▸ WHAT IS BEING ASKED:
Once you find a line containing the word "none" in the entries below, copy it.

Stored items
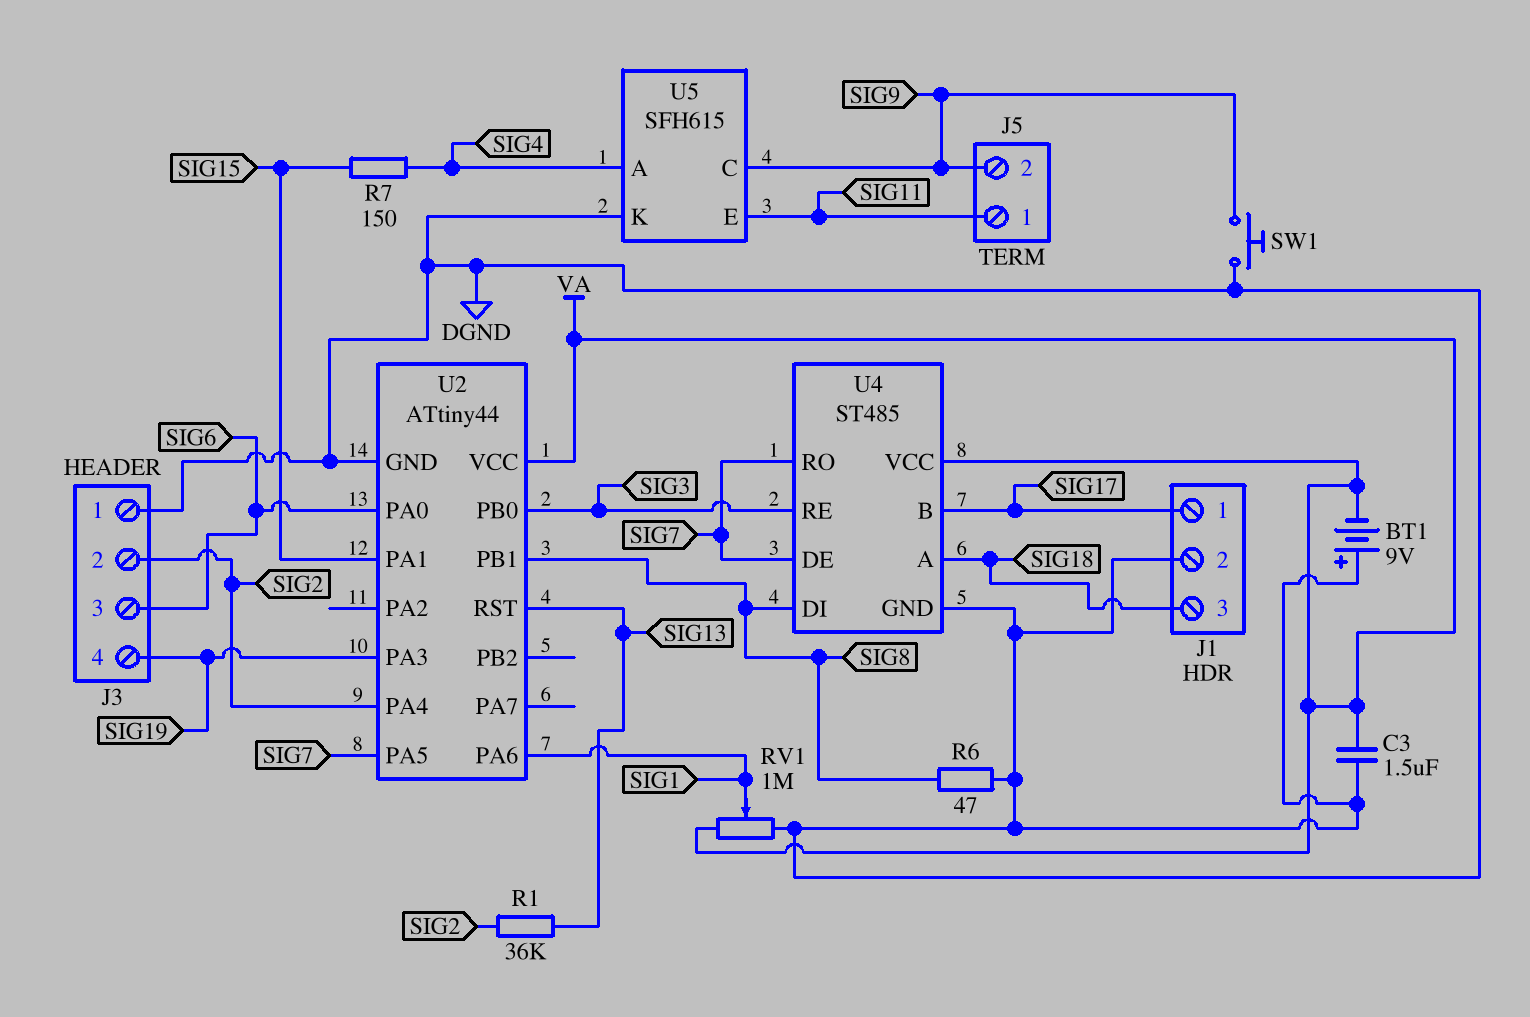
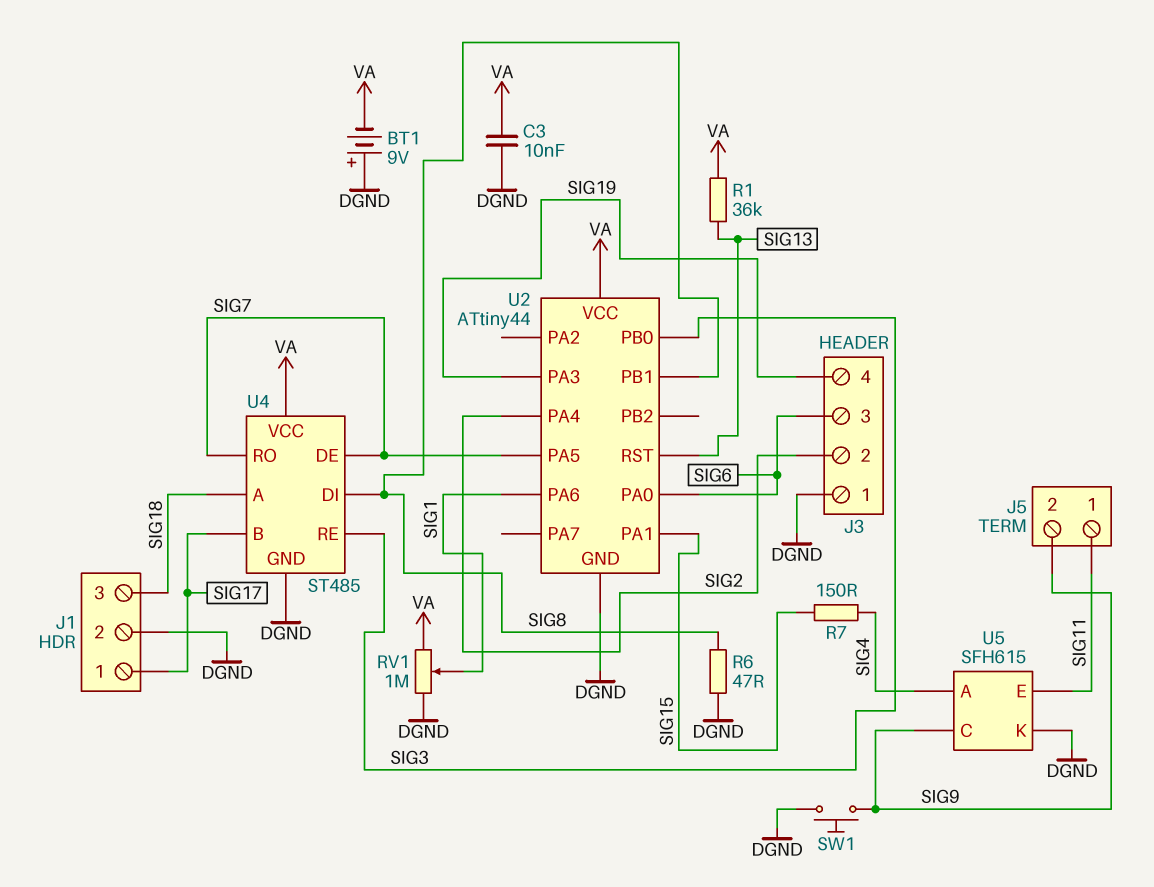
C3: 1.5uF (DGND, VA) -> 10nF (DGND, VA)
R1: 36k (SIG2, SIG13) -> 36k (SIG13, VA)

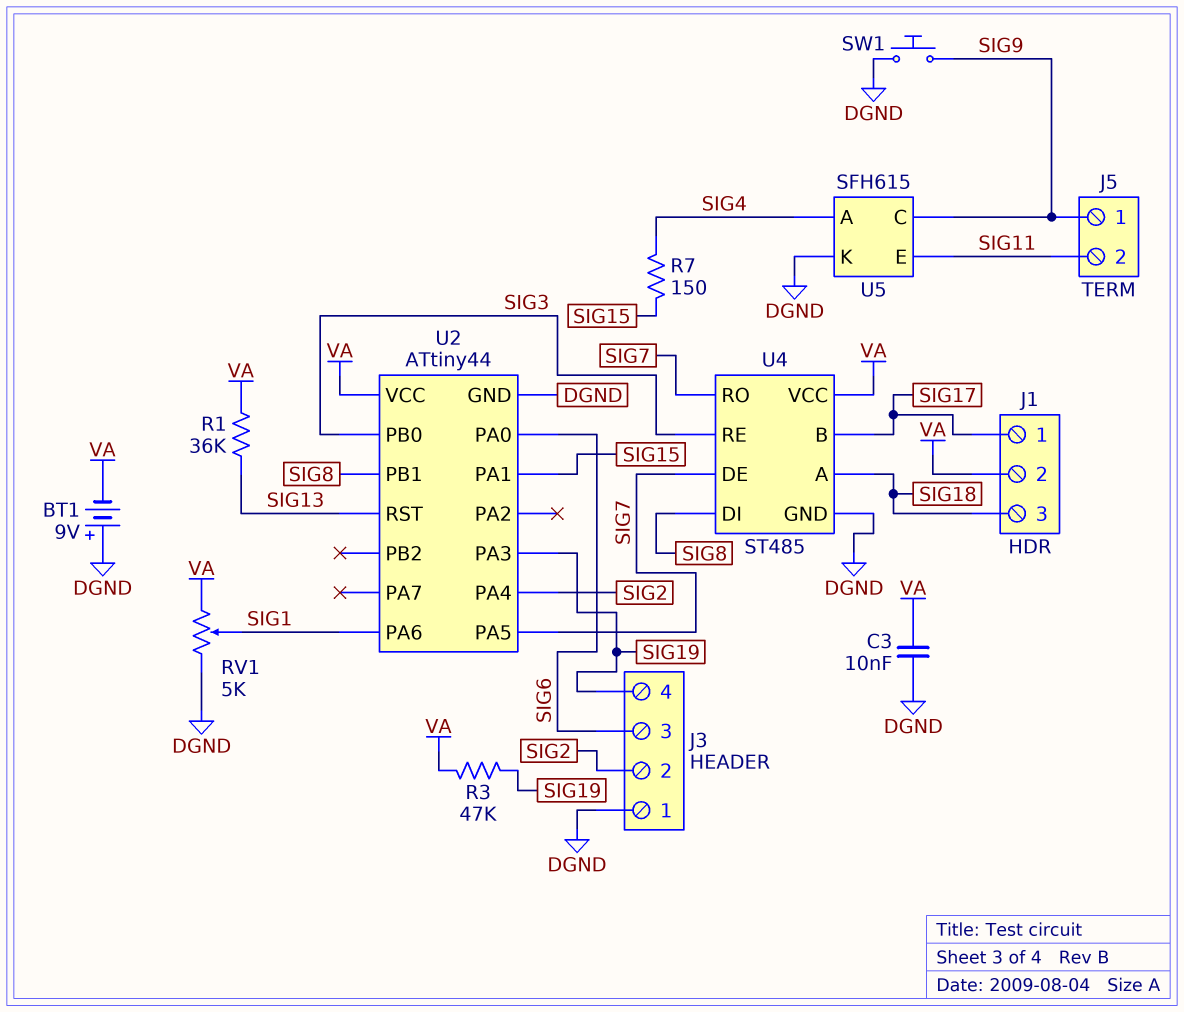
J1 pin 2: DGND -> VA
J5 pin 1: SIG11 -> SIG9
J5 pin 2: SIG9 -> SIG11
R3: none -> 47k (SIG19, VA)
R6: 47 (DGND, SIG8) -> none
RV1: 1M (DGND, VA, wiper SIG1) -> 5k (DGND, VA, wiper SIG1)

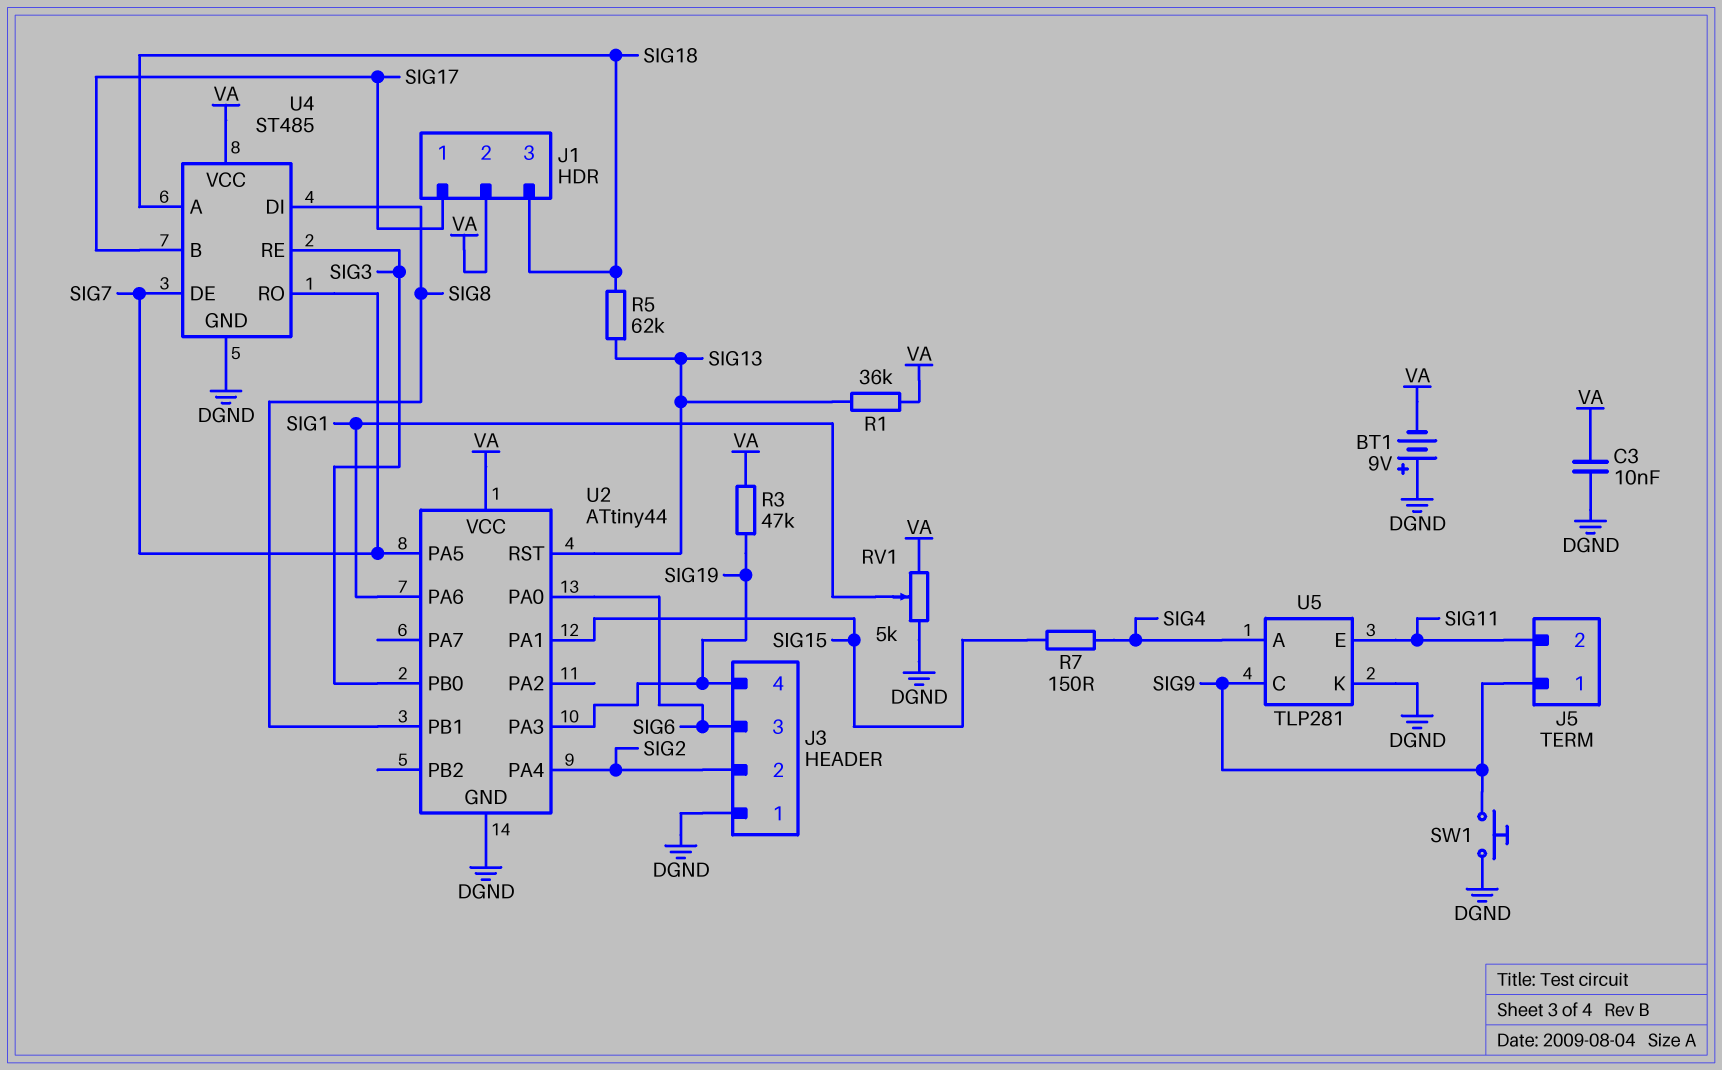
R5: none -> 62k (SIG13, SIG18)
U5: SFH615 -> TLP281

▸ TASK ANSWER:
R3: none -> 47k (SIG19, VA)
R6: 47 (DGND, SIG8) -> none
R5: none -> 62k (SIG13, SIG18)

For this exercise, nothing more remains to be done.